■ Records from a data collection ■
──────────────────────────────

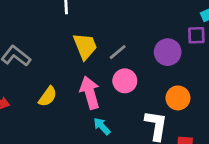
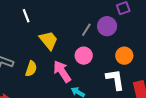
gray line: (118, 52) -> (86, 30), moved
yellow semicircle: (48, 97) -> (31, 69), moved

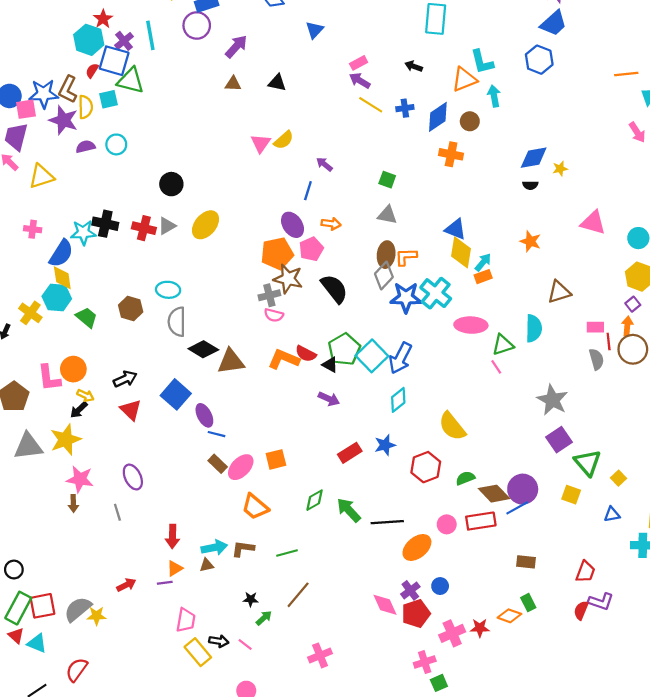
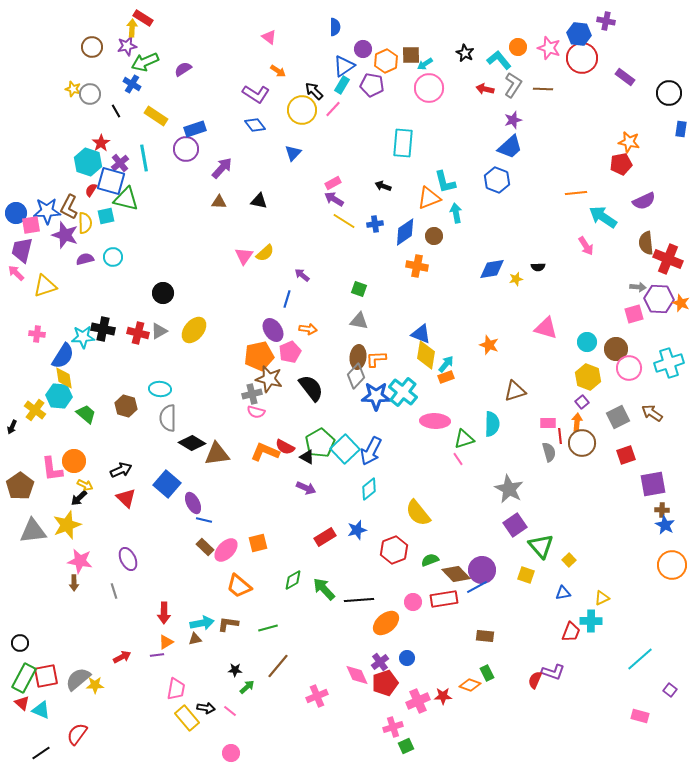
black semicircle: (530, 185) -> (538, 267), moved
red trapezoid: (585, 572) -> (571, 632), moved
pink cross: (320, 655) -> (317, 696), moved

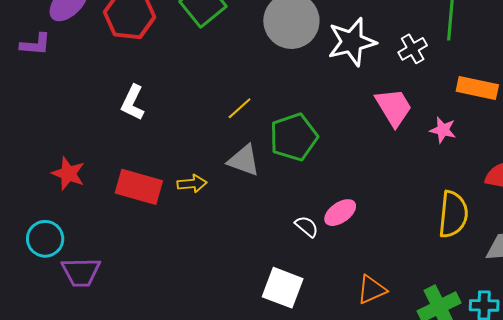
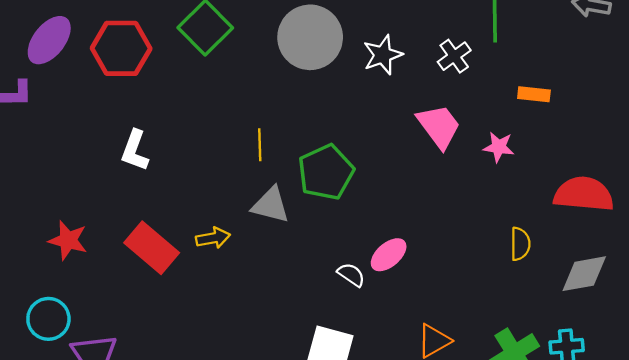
white star: (352, 42) -> (383, 55), size x0.7
orange rectangle: (477, 88) -> (534, 94), size x0.7
yellow line: (240, 108) -> (260, 145), turned -44
red rectangle: (139, 187) -> (152, 248), turned 30
yellow semicircle: (453, 214) -> (520, 244), size x0.6

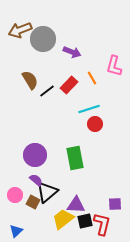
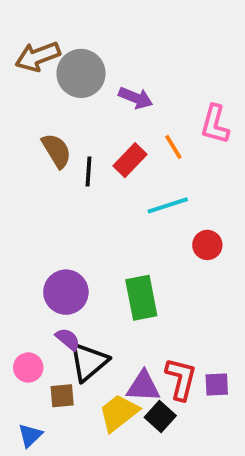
black line: (47, 91) -> (89, 171), turned -49
red circle: (95, 124) -> (207, 245), moved
brown square: (33, 202) -> (62, 396), moved, turned -32
black square: (85, 221) -> (160, 417), turned -35
red L-shape: (102, 224) -> (181, 379), moved

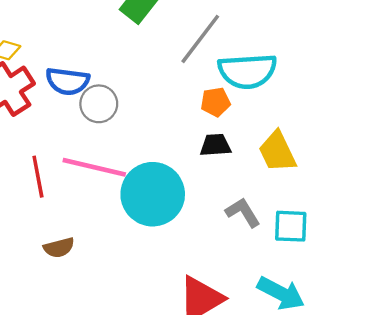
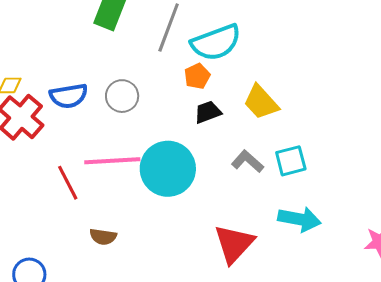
gray circle: (99, 104) -> (122, 96), moved
brown semicircle: (59, 248) -> (103, 237), turned 40

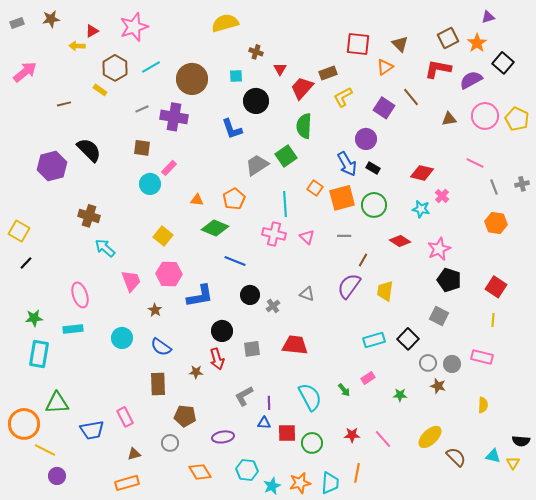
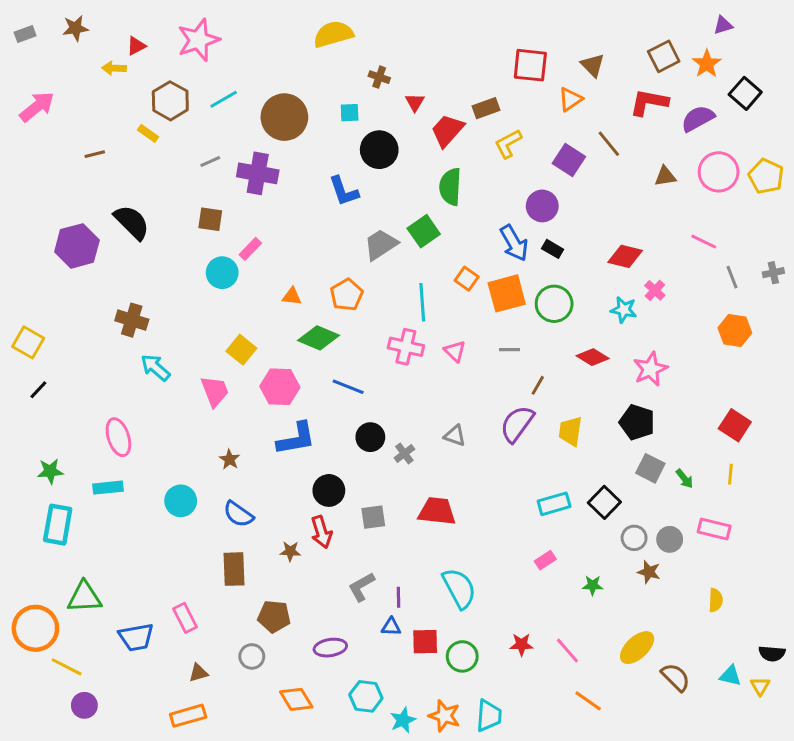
pink hexagon: (169, 274) -> (280, 387), moved
black pentagon: (449, 280) -> (637, 422), moved
pink trapezoid: (131, 281) -> (215, 391), moved
green arrow: (344, 390) -> (684, 479), moved
orange line: (357, 473) -> (588, 701), moved, turned -66
orange star: (300, 483) -> (444, 716), turned 30

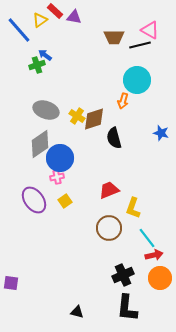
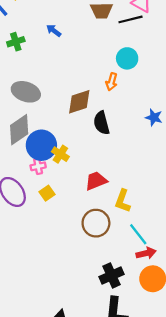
blue arrow: (45, 55) -> (54, 31), moved
cyan circle: (137, 80) -> (127, 58), size x0.7
yellow cross: (77, 116) -> (60, 154), moved

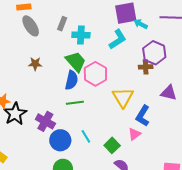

──────────────────────────────

■ TASK BRIEF ■
Copy the lines exactly as they appear from the opening of the entries above through the line with "red circle: (95, 124) -> (207, 245), moved", excluding all pictures.

■ YOUR RESPONSE ■
gray line: (118, 52) -> (86, 30), moved
yellow semicircle: (48, 97) -> (31, 69), moved

black semicircle: (530, 185) -> (538, 267), moved
red trapezoid: (585, 572) -> (571, 632), moved
pink cross: (320, 655) -> (317, 696), moved

white star: (352, 42) -> (383, 55), size x0.7
orange rectangle: (477, 88) -> (534, 94), size x0.7
yellow line: (240, 108) -> (260, 145), turned -44
red rectangle: (139, 187) -> (152, 248), turned 30
yellow semicircle: (453, 214) -> (520, 244), size x0.6

black line: (47, 91) -> (89, 171), turned -49
red circle: (95, 124) -> (207, 245), moved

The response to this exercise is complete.